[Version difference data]
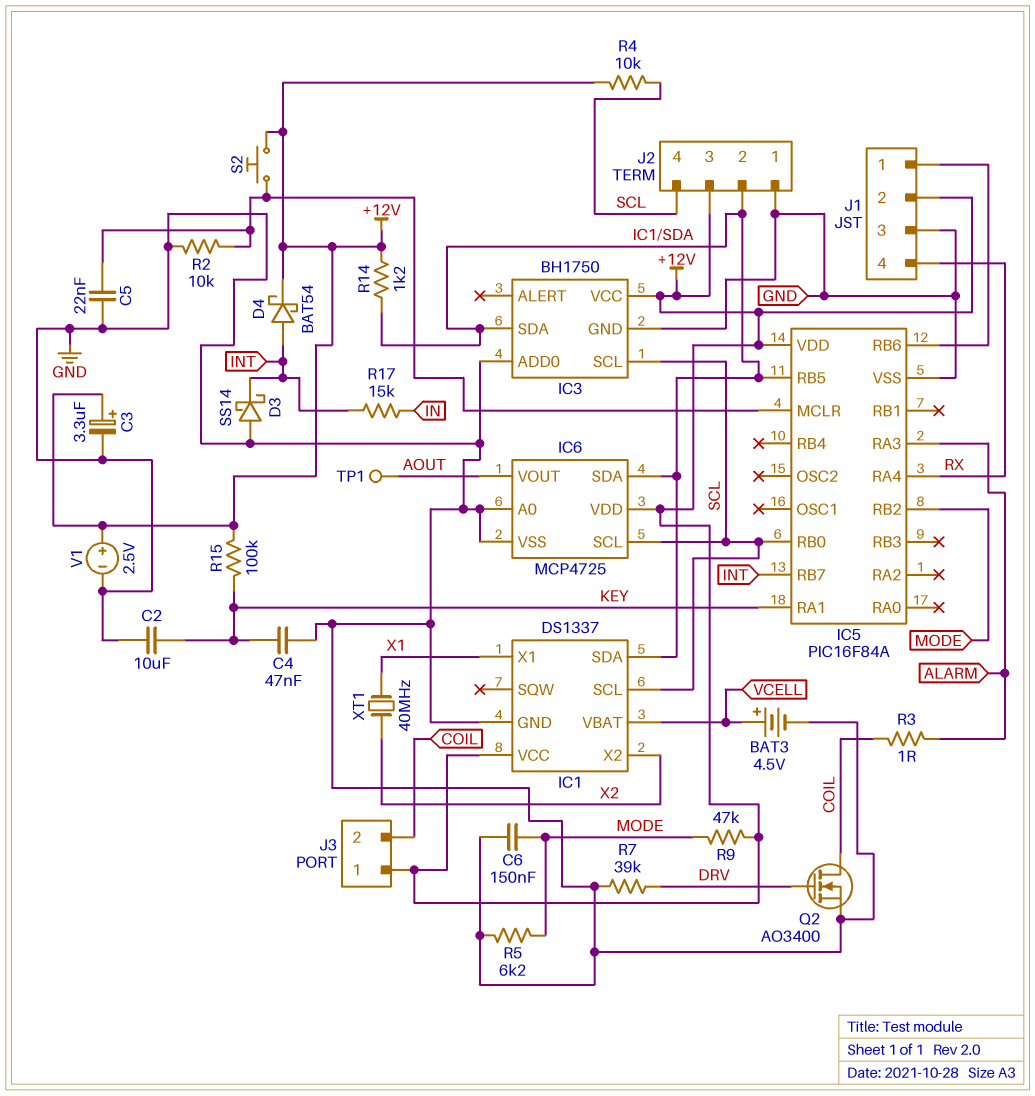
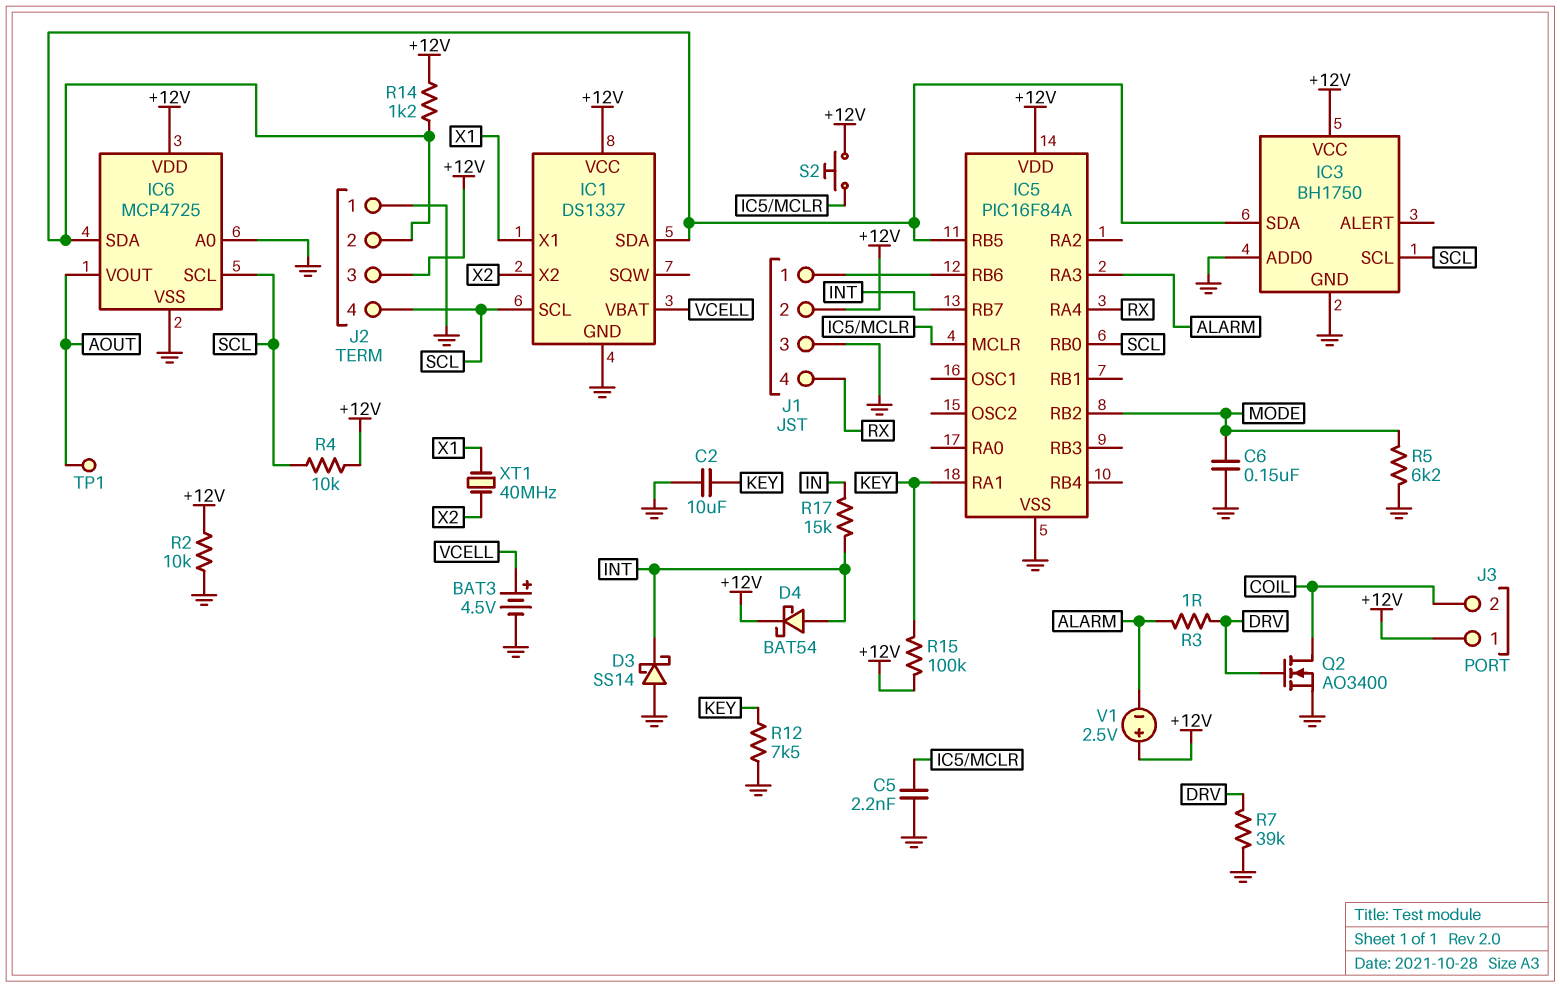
C3: 3.3uF (plus +12V, minus GND) -> none
C4: 47nF (GND, KEY) -> none
C5: 22nF (GND, IC5/MCLR) -> 2.2nF (GND, IC5/MCLR)
R2: 10k (GND, IC5/MCLR) -> 10k (+12V, GND)
R3: 1 (ALARM, COIL) -> 1 (ALARM, DRV)
R9: 47k (+12V, MODE) -> none
R12: none -> 7.5k (GND, KEY)
V1: 2.5V (plus +12V, minus GND) -> 2.5V (plus +12V, minus ALARM)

= Task goal =
How many lines in the entries hold the word "plus"? Only the number is wanted.

= Answer area =
2